Task goal
Set out exactly every line of the entries below, starting at the line that holds "black hat: [196,189,280,274]" and stopping after the line that holds "orange cupcake: [173,130,224,191]".

Colored object tallies:

Segment Open

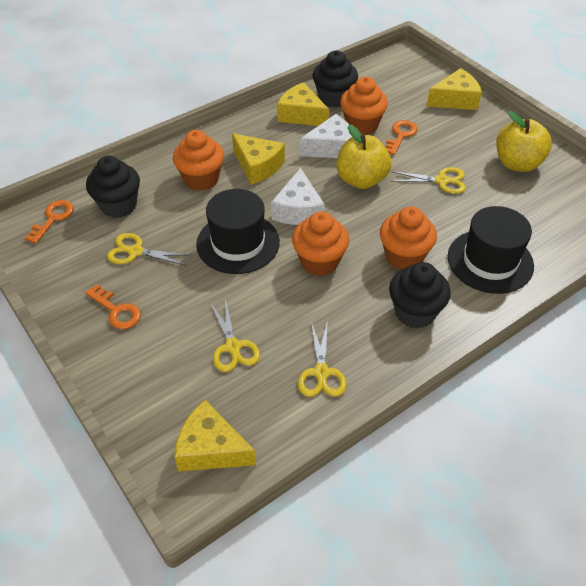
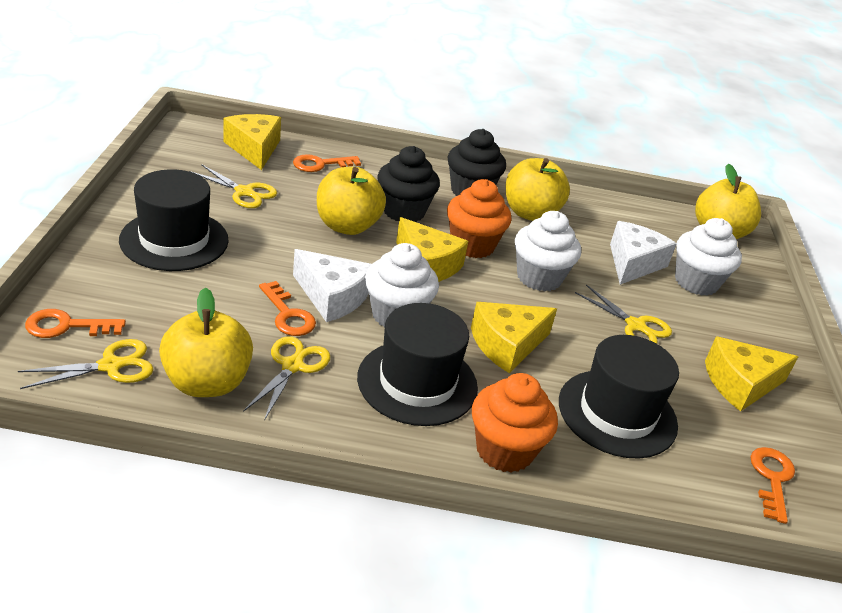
black cupcake: [86,156,140,218] [313,51,358,108] [389,262,451,329] = 3 -> [377,146,440,222] [447,129,506,196] = 2
black hat: [196,189,280,274] [448,206,534,294] = 2 -> [119,169,229,271] [357,303,478,426] [559,335,679,459] = 3
orange cupcake: [173,130,224,191] [292,211,349,276] [340,77,388,135] [380,206,437,270] = 4 -> [447,179,512,258] [472,373,558,473] = 2
orange key: [25,200,74,244] [85,284,141,329] [385,120,417,155] = 3 -> [25,309,126,338] [259,281,316,336] [293,154,361,172] [750,447,795,524] = 4
white cupcake: none = 0 -> [365,243,439,328] [515,211,581,292] [675,218,742,296] = 3
yellow apple: [336,124,391,189] [496,111,552,172] = 2 -> [159,287,253,397] [317,167,386,235] [506,158,570,221] [695,164,761,239] = 4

Segment Closed

Written solution
black hat: [196,189,280,274] [448,206,534,294] = 2 -> [119,169,229,271] [357,303,478,426] [559,335,679,459] = 3
orange cupcake: [173,130,224,191] [292,211,349,276] [340,77,388,135] [380,206,437,270] = 4 -> [447,179,512,258] [472,373,558,473] = 2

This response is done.